BRIEF.
In the listing below, copy everything from the line containing "melted [723, 688]" down to the end of the listing, substituting "softball" for "baseball" and keeping all else the same. Leave the pictures out of your answer.

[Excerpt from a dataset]
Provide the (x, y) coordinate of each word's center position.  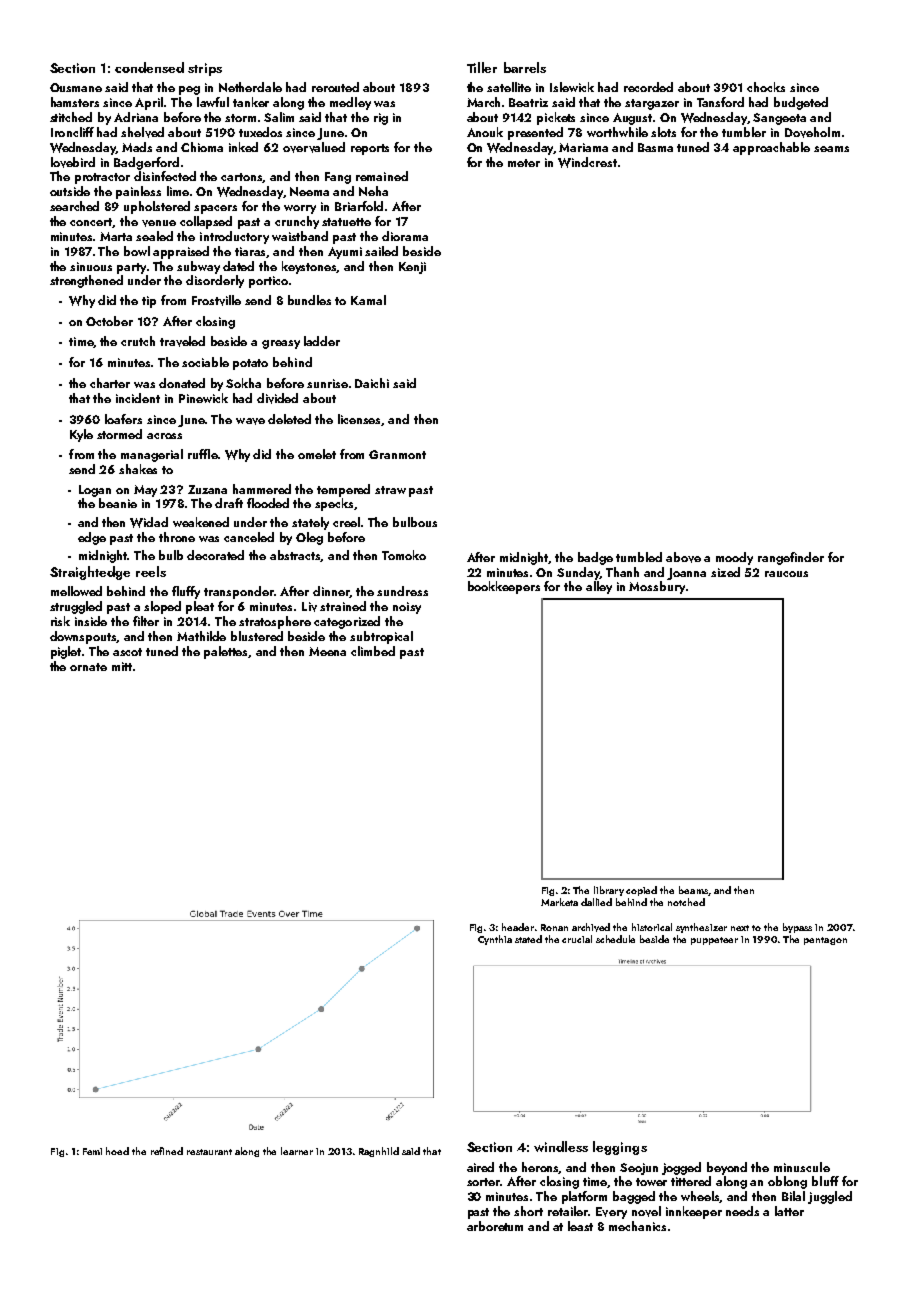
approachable (771, 148)
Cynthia (495, 940)
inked (243, 147)
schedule (615, 939)
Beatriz (528, 102)
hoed (117, 1151)
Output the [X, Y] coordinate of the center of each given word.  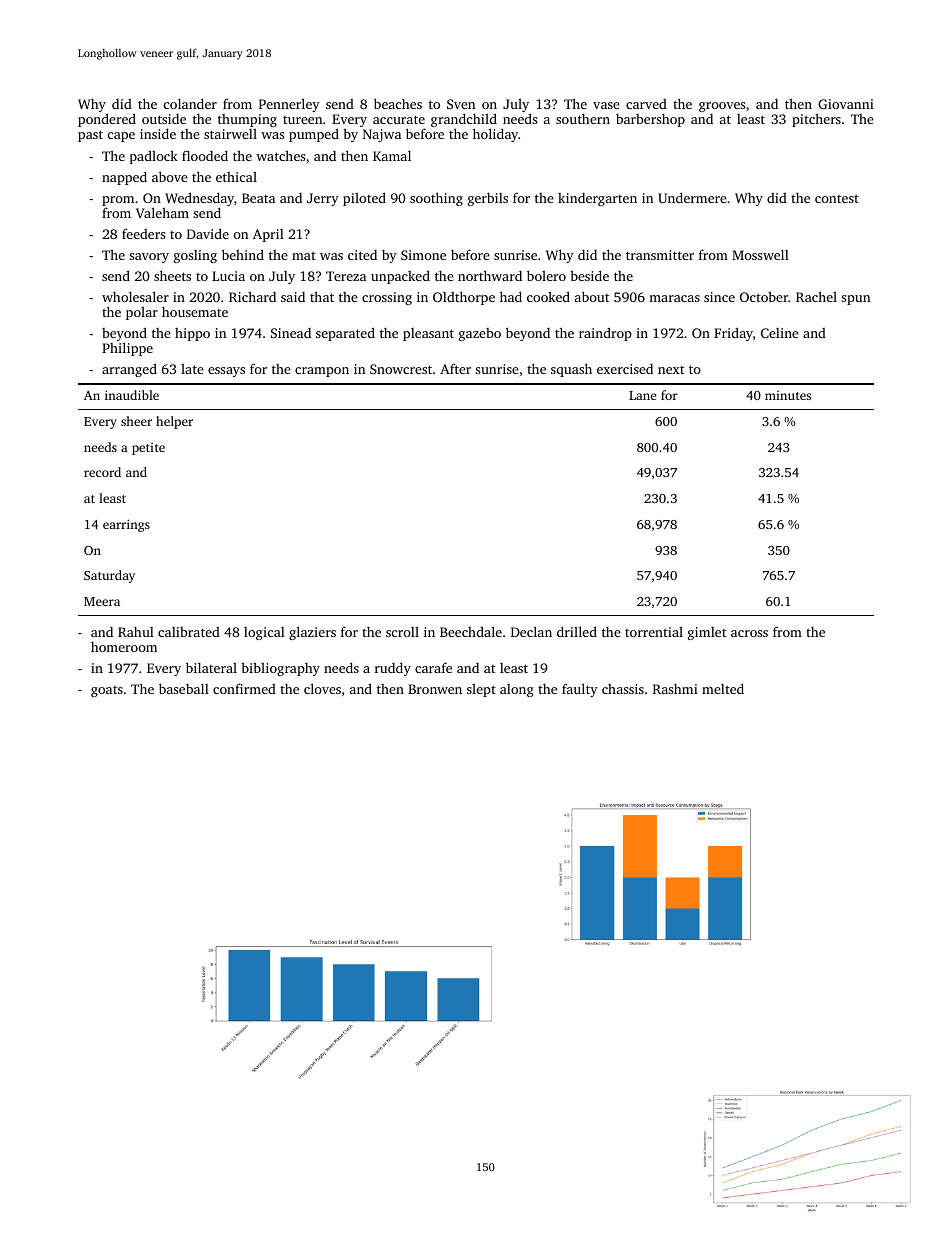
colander [190, 103]
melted [723, 688]
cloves [322, 688]
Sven [461, 104]
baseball [184, 688]
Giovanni [846, 104]
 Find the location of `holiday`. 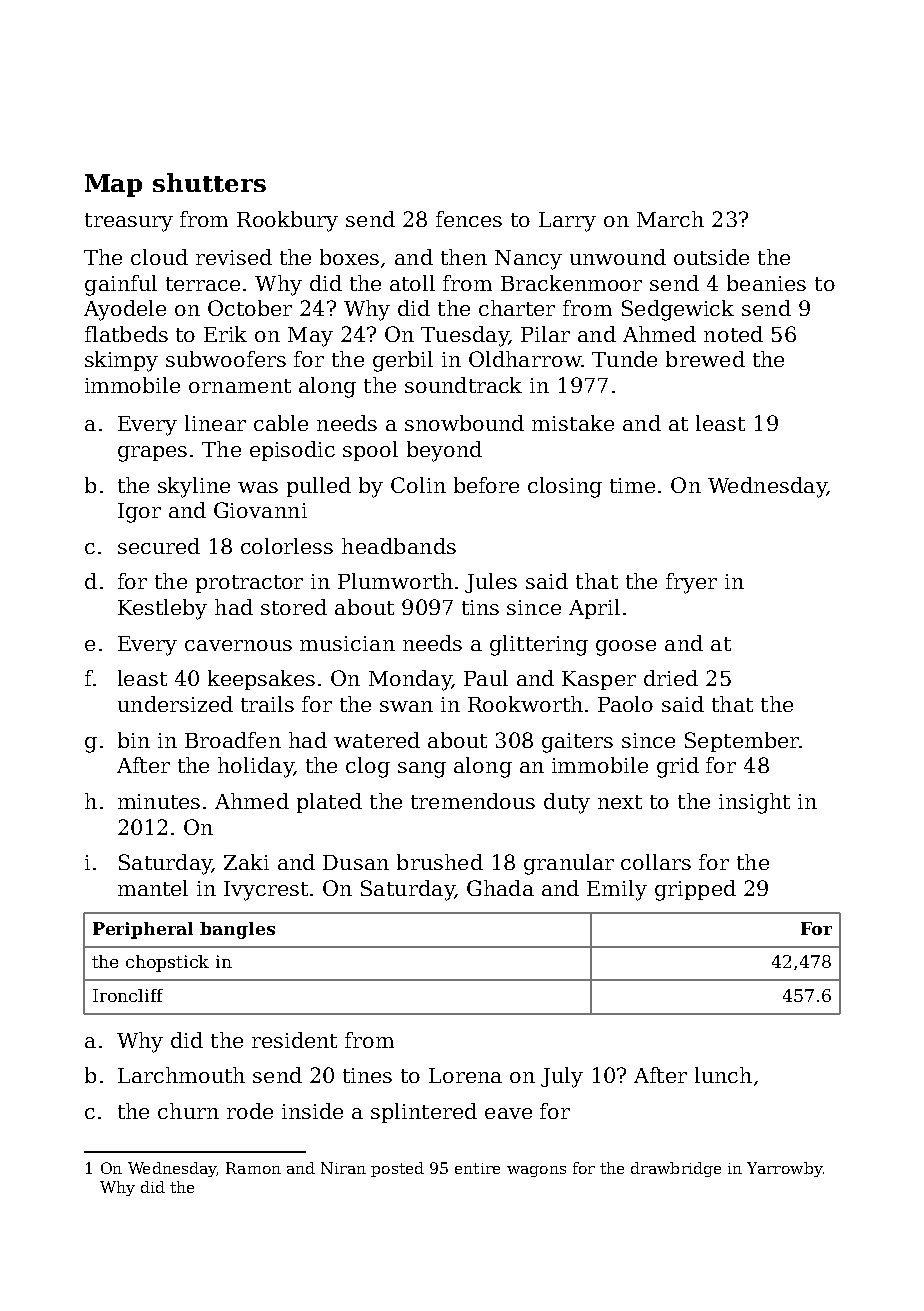

holiday is located at coordinates (256, 767).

WRITTEN RESPONSE.
melted [723, 688]
cloves [322, 688]
Sven [461, 104]
softball [184, 688]
Giovanni [846, 104]
 Find the location of `holiday`. 

holiday is located at coordinates (256, 767).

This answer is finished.